◆ What to do
Go through the data that follows and restate each line exactly as it reads.

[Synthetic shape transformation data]
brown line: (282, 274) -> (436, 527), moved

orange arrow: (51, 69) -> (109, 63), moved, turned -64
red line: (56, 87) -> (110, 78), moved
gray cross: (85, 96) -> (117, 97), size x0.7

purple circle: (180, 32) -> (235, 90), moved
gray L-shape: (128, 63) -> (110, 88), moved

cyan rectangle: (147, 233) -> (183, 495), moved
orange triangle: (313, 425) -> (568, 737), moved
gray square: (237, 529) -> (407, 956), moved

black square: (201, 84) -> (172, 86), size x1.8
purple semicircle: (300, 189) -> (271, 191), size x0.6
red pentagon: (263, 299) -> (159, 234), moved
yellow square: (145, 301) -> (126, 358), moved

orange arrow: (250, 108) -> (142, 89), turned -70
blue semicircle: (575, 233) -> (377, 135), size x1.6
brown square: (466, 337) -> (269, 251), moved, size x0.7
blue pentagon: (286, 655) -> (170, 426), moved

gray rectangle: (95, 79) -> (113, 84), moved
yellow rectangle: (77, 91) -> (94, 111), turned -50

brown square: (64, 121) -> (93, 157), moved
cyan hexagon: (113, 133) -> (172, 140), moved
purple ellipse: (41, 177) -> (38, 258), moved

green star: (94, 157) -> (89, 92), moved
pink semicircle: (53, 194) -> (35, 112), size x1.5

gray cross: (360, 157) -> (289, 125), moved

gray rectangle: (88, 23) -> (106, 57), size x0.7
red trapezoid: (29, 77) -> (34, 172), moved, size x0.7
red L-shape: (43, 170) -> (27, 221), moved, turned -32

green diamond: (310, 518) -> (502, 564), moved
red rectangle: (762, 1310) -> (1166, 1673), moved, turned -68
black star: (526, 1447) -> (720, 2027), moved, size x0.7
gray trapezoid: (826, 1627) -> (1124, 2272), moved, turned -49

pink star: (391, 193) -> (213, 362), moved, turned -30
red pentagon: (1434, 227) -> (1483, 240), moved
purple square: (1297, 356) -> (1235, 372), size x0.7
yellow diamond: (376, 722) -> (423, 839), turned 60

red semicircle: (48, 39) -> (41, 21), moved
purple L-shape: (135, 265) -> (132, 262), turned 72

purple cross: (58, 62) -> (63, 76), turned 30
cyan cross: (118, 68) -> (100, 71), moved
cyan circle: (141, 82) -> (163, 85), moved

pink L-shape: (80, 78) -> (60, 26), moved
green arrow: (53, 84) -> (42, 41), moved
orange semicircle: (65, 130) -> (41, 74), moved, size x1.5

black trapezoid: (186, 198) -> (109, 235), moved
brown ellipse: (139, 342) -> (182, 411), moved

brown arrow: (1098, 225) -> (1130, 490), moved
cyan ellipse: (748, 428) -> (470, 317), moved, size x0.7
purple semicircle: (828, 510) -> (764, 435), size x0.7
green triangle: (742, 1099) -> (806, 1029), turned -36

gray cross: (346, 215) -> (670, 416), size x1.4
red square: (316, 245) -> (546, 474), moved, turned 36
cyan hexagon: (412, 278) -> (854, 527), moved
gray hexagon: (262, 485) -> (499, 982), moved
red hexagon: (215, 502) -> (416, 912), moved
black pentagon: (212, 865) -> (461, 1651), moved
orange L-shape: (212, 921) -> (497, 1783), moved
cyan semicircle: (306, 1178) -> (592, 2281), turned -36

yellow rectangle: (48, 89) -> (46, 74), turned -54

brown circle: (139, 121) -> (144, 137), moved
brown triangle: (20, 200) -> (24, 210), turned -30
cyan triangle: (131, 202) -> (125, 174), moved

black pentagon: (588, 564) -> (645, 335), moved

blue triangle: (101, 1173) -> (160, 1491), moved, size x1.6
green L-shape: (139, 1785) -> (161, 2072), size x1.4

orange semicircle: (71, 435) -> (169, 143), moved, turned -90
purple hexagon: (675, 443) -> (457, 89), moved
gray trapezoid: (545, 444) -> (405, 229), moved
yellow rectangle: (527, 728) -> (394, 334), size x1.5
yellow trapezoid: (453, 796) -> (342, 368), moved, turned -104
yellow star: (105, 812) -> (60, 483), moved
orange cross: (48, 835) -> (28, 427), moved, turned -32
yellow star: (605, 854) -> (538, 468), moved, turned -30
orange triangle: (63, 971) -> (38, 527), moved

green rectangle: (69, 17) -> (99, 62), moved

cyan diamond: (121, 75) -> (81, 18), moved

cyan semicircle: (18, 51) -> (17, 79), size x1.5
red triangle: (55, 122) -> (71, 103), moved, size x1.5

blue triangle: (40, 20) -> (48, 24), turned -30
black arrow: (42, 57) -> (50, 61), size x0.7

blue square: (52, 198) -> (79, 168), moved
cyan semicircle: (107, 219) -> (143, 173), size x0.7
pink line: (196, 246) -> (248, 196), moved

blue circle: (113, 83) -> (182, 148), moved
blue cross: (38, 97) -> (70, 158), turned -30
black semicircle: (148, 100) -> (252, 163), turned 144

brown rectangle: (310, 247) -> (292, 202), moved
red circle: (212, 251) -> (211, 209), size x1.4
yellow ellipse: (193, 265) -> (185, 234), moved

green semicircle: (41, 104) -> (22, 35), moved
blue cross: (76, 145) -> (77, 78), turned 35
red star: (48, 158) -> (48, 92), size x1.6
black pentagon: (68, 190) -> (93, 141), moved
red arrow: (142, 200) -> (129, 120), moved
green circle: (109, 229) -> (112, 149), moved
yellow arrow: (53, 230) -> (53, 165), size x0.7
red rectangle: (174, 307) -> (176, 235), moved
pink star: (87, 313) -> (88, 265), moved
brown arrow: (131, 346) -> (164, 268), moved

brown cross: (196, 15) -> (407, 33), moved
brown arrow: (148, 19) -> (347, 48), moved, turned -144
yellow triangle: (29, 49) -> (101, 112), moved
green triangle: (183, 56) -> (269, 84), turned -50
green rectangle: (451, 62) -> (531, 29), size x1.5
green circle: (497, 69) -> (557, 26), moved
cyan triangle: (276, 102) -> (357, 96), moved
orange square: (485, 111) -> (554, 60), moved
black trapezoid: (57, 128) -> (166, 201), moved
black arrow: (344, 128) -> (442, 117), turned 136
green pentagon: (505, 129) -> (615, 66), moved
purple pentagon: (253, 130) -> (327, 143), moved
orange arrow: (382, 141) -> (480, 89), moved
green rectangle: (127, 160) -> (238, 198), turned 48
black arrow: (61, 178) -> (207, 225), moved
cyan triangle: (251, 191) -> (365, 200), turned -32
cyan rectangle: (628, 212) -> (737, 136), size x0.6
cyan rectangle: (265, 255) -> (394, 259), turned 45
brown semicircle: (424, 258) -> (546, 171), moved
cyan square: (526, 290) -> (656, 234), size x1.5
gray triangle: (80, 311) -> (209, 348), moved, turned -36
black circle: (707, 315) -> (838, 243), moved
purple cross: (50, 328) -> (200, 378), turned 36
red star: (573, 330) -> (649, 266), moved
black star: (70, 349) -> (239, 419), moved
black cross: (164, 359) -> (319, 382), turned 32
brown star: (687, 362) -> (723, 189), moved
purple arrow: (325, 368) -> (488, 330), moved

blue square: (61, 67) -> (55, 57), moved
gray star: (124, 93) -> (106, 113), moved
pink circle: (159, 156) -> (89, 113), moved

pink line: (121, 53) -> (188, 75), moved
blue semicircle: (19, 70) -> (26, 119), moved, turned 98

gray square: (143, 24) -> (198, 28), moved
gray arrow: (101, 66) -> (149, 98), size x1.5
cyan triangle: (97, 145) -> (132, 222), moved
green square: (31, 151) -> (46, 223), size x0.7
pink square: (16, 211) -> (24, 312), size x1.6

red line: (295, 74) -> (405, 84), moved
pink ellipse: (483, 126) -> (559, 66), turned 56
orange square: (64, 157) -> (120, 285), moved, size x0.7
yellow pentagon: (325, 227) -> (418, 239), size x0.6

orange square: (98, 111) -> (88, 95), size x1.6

◆ Answer space
brown line: (282, 274) -> (436, 527), moved

orange arrow: (51, 69) -> (109, 63), moved, turned -64
red line: (56, 87) -> (110, 78), moved
gray cross: (85, 96) -> (117, 97), size x0.7

purple circle: (180, 32) -> (235, 90), moved
gray L-shape: (128, 63) -> (110, 88), moved

cyan rectangle: (147, 233) -> (183, 495), moved
orange triangle: (313, 425) -> (568, 737), moved
gray square: (237, 529) -> (407, 956), moved

black square: (201, 84) -> (172, 86), size x1.8
purple semicircle: (300, 189) -> (271, 191), size x0.6
red pentagon: (263, 299) -> (159, 234), moved
yellow square: (145, 301) -> (126, 358), moved

orange arrow: (250, 108) -> (142, 89), turned -70
blue semicircle: (575, 233) -> (377, 135), size x1.6
brown square: (466, 337) -> (269, 251), moved, size x0.7
blue pentagon: (286, 655) -> (170, 426), moved

gray rectangle: (95, 79) -> (113, 84), moved
yellow rectangle: (77, 91) -> (94, 111), turned -50

brown square: (64, 121) -> (93, 157), moved
cyan hexagon: (113, 133) -> (172, 140), moved
purple ellipse: (41, 177) -> (38, 258), moved

green star: (94, 157) -> (89, 92), moved
pink semicircle: (53, 194) -> (35, 112), size x1.5

gray cross: (360, 157) -> (289, 125), moved

gray rectangle: (88, 23) -> (106, 57), size x0.7
red trapezoid: (29, 77) -> (34, 172), moved, size x0.7
red L-shape: (43, 170) -> (27, 221), moved, turned -32

green diamond: (310, 518) -> (502, 564), moved
red rectangle: (762, 1310) -> (1166, 1673), moved, turned -68
black star: (526, 1447) -> (720, 2027), moved, size x0.7
gray trapezoid: (826, 1627) -> (1124, 2272), moved, turned -49

pink star: (391, 193) -> (213, 362), moved, turned -30
red pentagon: (1434, 227) -> (1483, 240), moved
purple square: (1297, 356) -> (1235, 372), size x0.7
yellow diamond: (376, 722) -> (423, 839), turned 60

red semicircle: (48, 39) -> (41, 21), moved
purple L-shape: (135, 265) -> (132, 262), turned 72

purple cross: (58, 62) -> (63, 76), turned 30
cyan cross: (118, 68) -> (100, 71), moved
cyan circle: (141, 82) -> (163, 85), moved

pink L-shape: (80, 78) -> (60, 26), moved
green arrow: (53, 84) -> (42, 41), moved
orange semicircle: (65, 130) -> (41, 74), moved, size x1.5

black trapezoid: (186, 198) -> (109, 235), moved
brown ellipse: (139, 342) -> (182, 411), moved

brown arrow: (1098, 225) -> (1130, 490), moved
cyan ellipse: (748, 428) -> (470, 317), moved, size x0.7
purple semicircle: (828, 510) -> (764, 435), size x0.7
green triangle: (742, 1099) -> (806, 1029), turned -36

gray cross: (346, 215) -> (670, 416), size x1.4
red square: (316, 245) -> (546, 474), moved, turned 36
cyan hexagon: (412, 278) -> (854, 527), moved
gray hexagon: (262, 485) -> (499, 982), moved
red hexagon: (215, 502) -> (416, 912), moved
black pentagon: (212, 865) -> (461, 1651), moved
orange L-shape: (212, 921) -> (497, 1783), moved
cyan semicircle: (306, 1178) -> (592, 2281), turned -36

yellow rectangle: (48, 89) -> (46, 74), turned -54

brown circle: (139, 121) -> (144, 137), moved
brown triangle: (20, 200) -> (24, 210), turned -30
cyan triangle: (131, 202) -> (125, 174), moved

black pentagon: (588, 564) -> (645, 335), moved

blue triangle: (101, 1173) -> (160, 1491), moved, size x1.6
green L-shape: (139, 1785) -> (161, 2072), size x1.4

orange semicircle: (71, 435) -> (169, 143), moved, turned -90
purple hexagon: (675, 443) -> (457, 89), moved
gray trapezoid: (545, 444) -> (405, 229), moved
yellow rectangle: (527, 728) -> (394, 334), size x1.5
yellow trapezoid: (453, 796) -> (342, 368), moved, turned -104
yellow star: (105, 812) -> (60, 483), moved
orange cross: (48, 835) -> (28, 427), moved, turned -32
yellow star: (605, 854) -> (538, 468), moved, turned -30
orange triangle: (63, 971) -> (38, 527), moved

green rectangle: (69, 17) -> (99, 62), moved

cyan diamond: (121, 75) -> (81, 18), moved

cyan semicircle: (18, 51) -> (17, 79), size x1.5
red triangle: (55, 122) -> (71, 103), moved, size x1.5

blue triangle: (40, 20) -> (48, 24), turned -30
black arrow: (42, 57) -> (50, 61), size x0.7

blue square: (52, 198) -> (79, 168), moved
cyan semicircle: (107, 219) -> (143, 173), size x0.7
pink line: (196, 246) -> (248, 196), moved

blue circle: (113, 83) -> (182, 148), moved
blue cross: (38, 97) -> (70, 158), turned -30
black semicircle: (148, 100) -> (252, 163), turned 144

brown rectangle: (310, 247) -> (292, 202), moved
red circle: (212, 251) -> (211, 209), size x1.4
yellow ellipse: (193, 265) -> (185, 234), moved

green semicircle: (41, 104) -> (22, 35), moved
blue cross: (76, 145) -> (77, 78), turned 35
red star: (48, 158) -> (48, 92), size x1.6
black pentagon: (68, 190) -> (93, 141), moved
red arrow: (142, 200) -> (129, 120), moved
green circle: (109, 229) -> (112, 149), moved
yellow arrow: (53, 230) -> (53, 165), size x0.7
red rectangle: (174, 307) -> (176, 235), moved
pink star: (87, 313) -> (88, 265), moved
brown arrow: (131, 346) -> (164, 268), moved

brown cross: (196, 15) -> (407, 33), moved
brown arrow: (148, 19) -> (347, 48), moved, turned -144
yellow triangle: (29, 49) -> (101, 112), moved
green triangle: (183, 56) -> (269, 84), turned -50
green rectangle: (451, 62) -> (531, 29), size x1.5
green circle: (497, 69) -> (557, 26), moved
cyan triangle: (276, 102) -> (357, 96), moved
orange square: (485, 111) -> (554, 60), moved
black trapezoid: (57, 128) -> (166, 201), moved
black arrow: (344, 128) -> (442, 117), turned 136
green pentagon: (505, 129) -> (615, 66), moved
purple pentagon: (253, 130) -> (327, 143), moved
orange arrow: (382, 141) -> (480, 89), moved
green rectangle: (127, 160) -> (238, 198), turned 48
black arrow: (61, 178) -> (207, 225), moved
cyan triangle: (251, 191) -> (365, 200), turned -32
cyan rectangle: (628, 212) -> (737, 136), size x0.6
cyan rectangle: (265, 255) -> (394, 259), turned 45
brown semicircle: (424, 258) -> (546, 171), moved
cyan square: (526, 290) -> (656, 234), size x1.5
gray triangle: (80, 311) -> (209, 348), moved, turned -36
black circle: (707, 315) -> (838, 243), moved
purple cross: (50, 328) -> (200, 378), turned 36
red star: (573, 330) -> (649, 266), moved
black star: (70, 349) -> (239, 419), moved
black cross: (164, 359) -> (319, 382), turned 32
brown star: (687, 362) -> (723, 189), moved
purple arrow: (325, 368) -> (488, 330), moved

blue square: (61, 67) -> (55, 57), moved
gray star: (124, 93) -> (106, 113), moved
pink circle: (159, 156) -> (89, 113), moved

pink line: (121, 53) -> (188, 75), moved
blue semicircle: (19, 70) -> (26, 119), moved, turned 98

gray square: (143, 24) -> (198, 28), moved
gray arrow: (101, 66) -> (149, 98), size x1.5
cyan triangle: (97, 145) -> (132, 222), moved
green square: (31, 151) -> (46, 223), size x0.7
pink square: (16, 211) -> (24, 312), size x1.6

red line: (295, 74) -> (405, 84), moved
pink ellipse: (483, 126) -> (559, 66), turned 56
orange square: (64, 157) -> (120, 285), moved, size x0.7
yellow pentagon: (325, 227) -> (418, 239), size x0.6

orange square: (98, 111) -> (88, 95), size x1.6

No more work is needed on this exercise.